• What to produce: Only lines below containing the string "wallet" should be counted; please give that count by itself.
Content starts
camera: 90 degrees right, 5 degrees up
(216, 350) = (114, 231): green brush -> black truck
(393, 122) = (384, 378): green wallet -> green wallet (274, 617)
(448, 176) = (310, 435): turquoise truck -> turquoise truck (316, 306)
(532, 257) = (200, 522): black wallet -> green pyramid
Content ends
Content starts
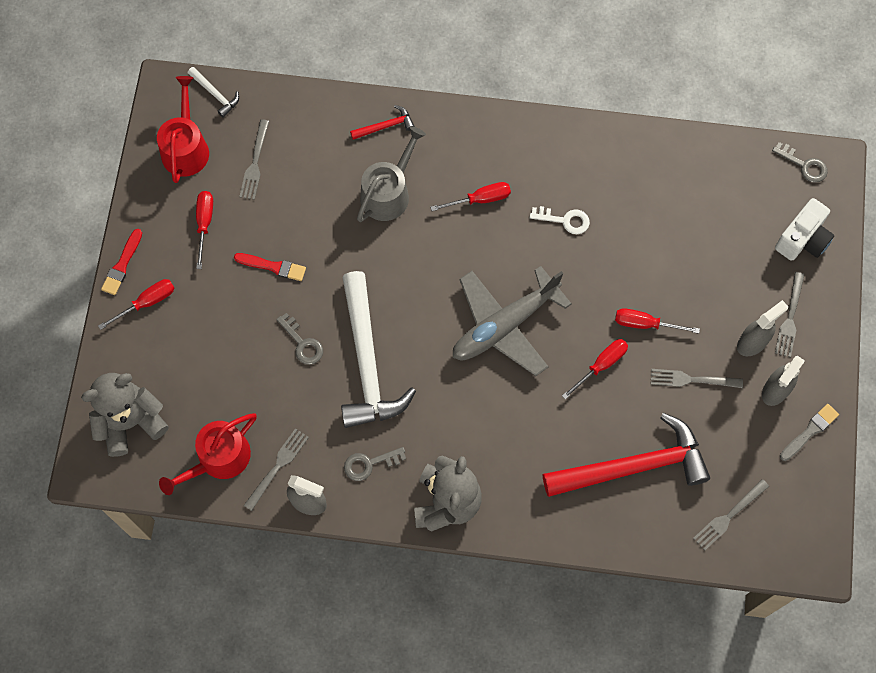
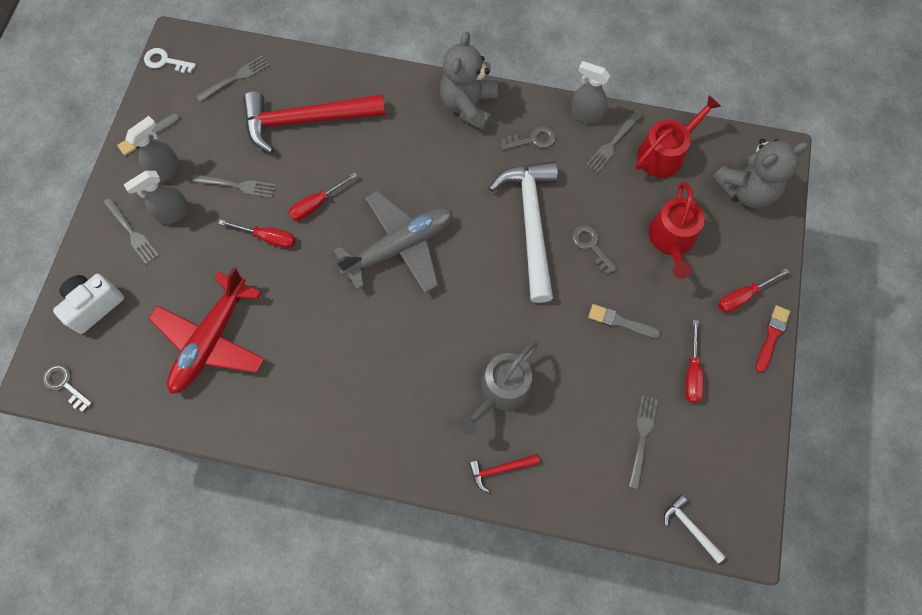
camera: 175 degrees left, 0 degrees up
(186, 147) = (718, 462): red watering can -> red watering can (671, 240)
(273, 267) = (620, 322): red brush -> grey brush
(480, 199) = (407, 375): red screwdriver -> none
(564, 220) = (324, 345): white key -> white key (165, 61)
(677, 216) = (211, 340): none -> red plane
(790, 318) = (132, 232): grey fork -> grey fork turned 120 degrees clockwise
Content ends
• Finished exercise: 2